The lines to reproduce from the material below are those from the one containing "C2: 4.7nF (STG, VX) -> none" through the one containing "R12: 47k (BUF2, COM) -> 47k (COM, SIG)", both included; write them out exactly and add nothing.

-- Records supplied follows --

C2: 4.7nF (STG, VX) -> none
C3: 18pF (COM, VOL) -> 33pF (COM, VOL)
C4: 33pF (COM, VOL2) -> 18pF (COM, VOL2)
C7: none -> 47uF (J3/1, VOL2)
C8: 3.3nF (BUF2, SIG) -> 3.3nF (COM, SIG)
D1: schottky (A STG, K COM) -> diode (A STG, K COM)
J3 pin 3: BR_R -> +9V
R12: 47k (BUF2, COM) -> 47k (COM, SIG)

-- Records supplied concluded --
-- Records supplied follows --

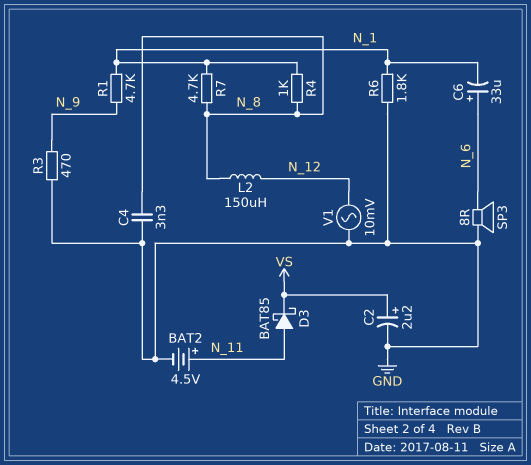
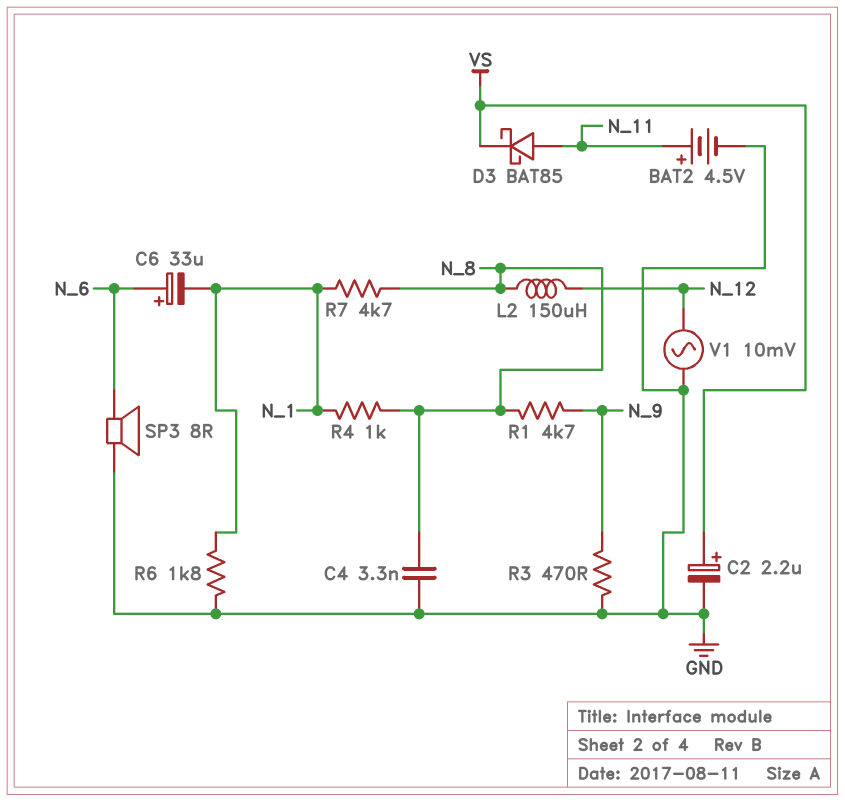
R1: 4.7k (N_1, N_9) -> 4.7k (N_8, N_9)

-- Records supplied concluded --

## Solution
C2: 4.7nF (STG, VX) -> none
C3: 18pF (COM, VOL) -> 33pF (COM, VOL)
C4: 33pF (COM, VOL2) -> 18pF (COM, VOL2)
C7: none -> 47uF (J3/1, VOL2)
C8: 3.3nF (BUF2, SIG) -> 3.3nF (COM, SIG)
D1: schottky (A STG, K COM) -> diode (A STG, K COM)
J3 pin 3: BR_R -> +9V
R12: 47k (BUF2, COM) -> 47k (COM, SIG)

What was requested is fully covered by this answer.